Revision tracking records
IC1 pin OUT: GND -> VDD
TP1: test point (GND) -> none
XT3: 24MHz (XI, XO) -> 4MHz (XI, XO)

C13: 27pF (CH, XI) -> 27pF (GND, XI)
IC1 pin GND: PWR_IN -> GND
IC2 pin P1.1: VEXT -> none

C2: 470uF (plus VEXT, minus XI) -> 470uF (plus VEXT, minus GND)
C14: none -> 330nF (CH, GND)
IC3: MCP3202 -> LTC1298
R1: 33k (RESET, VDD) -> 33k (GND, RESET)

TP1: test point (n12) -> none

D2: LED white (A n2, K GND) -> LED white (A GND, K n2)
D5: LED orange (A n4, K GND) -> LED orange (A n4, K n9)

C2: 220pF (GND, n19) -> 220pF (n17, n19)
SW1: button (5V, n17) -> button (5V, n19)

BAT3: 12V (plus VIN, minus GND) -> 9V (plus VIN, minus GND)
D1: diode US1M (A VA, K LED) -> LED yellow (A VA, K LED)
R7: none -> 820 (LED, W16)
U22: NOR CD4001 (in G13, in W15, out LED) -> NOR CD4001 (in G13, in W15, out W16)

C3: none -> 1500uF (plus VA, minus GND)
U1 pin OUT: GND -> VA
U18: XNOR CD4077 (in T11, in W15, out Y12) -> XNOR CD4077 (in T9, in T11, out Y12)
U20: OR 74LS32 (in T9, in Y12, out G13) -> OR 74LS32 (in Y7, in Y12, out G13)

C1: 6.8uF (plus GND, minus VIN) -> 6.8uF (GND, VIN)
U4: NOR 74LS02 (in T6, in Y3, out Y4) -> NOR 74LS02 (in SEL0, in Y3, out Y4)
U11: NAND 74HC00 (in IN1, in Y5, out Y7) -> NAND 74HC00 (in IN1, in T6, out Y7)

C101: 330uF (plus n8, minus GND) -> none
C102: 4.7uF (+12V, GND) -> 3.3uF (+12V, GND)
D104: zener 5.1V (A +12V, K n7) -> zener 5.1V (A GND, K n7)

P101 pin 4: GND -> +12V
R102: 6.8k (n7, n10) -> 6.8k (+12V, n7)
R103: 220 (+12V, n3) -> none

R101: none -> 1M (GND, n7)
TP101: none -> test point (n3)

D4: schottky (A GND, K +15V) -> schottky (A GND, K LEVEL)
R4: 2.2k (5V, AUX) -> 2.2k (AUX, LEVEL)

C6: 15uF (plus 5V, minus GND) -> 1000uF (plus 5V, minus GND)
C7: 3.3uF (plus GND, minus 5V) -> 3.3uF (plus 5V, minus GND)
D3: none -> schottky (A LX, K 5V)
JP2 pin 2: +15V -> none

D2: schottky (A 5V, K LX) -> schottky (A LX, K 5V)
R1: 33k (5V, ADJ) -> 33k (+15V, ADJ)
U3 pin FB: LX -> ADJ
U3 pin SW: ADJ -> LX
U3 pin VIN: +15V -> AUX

> DIRECTIONS FOR THIS TASK:
Starting at the line that contains "U11: NAND 74HC00", restate word for word every line through the last one in the records above. Return nothing else.

> EXERCISE SOLUTION:
U11: NAND 74HC00 (in IN1, in Y5, out Y7) -> NAND 74HC00 (in IN1, in T6, out Y7)

C101: 330uF (plus n8, minus GND) -> none
C102: 4.7uF (+12V, GND) -> 3.3uF (+12V, GND)
D104: zener 5.1V (A +12V, K n7) -> zener 5.1V (A GND, K n7)

P101 pin 4: GND -> +12V
R102: 6.8k (n7, n10) -> 6.8k (+12V, n7)
R103: 220 (+12V, n3) -> none

R101: none -> 1M (GND, n7)
TP101: none -> test point (n3)

D4: schottky (A GND, K +15V) -> schottky (A GND, K LEVEL)
R4: 2.2k (5V, AUX) -> 2.2k (AUX, LEVEL)

C6: 15uF (plus 5V, minus GND) -> 1000uF (plus 5V, minus GND)
C7: 3.3uF (plus GND, minus 5V) -> 3.3uF (plus 5V, minus GND)
D3: none -> schottky (A LX, K 5V)
JP2 pin 2: +15V -> none

D2: schottky (A 5V, K LX) -> schottky (A LX, K 5V)
R1: 33k (5V, ADJ) -> 33k (+15V, ADJ)
U3 pin FB: LX -> ADJ
U3 pin SW: ADJ -> LX
U3 pin VIN: +15V -> AUX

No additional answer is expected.